• [RECORDS SUPPLIED]
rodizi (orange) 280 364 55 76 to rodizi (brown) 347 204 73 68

---

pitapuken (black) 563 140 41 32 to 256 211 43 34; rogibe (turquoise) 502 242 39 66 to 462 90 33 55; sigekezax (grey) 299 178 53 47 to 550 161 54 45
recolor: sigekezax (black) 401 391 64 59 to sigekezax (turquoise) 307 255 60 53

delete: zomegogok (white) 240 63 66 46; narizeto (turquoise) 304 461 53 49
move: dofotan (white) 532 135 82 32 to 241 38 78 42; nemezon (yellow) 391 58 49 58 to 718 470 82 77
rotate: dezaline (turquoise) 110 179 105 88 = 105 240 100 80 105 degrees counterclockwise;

• [AIM OF THE TASK]
Using the entries above, extract exactly the span from the line with "pitapuken (black) 563" to the line with "rotate: dezaline (turquoise)", both lines included; leave out everything else.

• [ANSWER SECTION]
pitapuken (black) 563 140 41 32 to 256 211 43 34; rogibe (turquoise) 502 242 39 66 to 462 90 33 55; sigekezax (grey) 299 178 53 47 to 550 161 54 45
recolor: sigekezax (black) 401 391 64 59 to sigekezax (turquoise) 307 255 60 53

delete: zomegogok (white) 240 63 66 46; narizeto (turquoise) 304 461 53 49
move: dofotan (white) 532 135 82 32 to 241 38 78 42; nemezon (yellow) 391 58 49 58 to 718 470 82 77
rotate: dezaline (turquoise) 110 179 105 88 = 105 240 100 80 105 degrees counterclockwise;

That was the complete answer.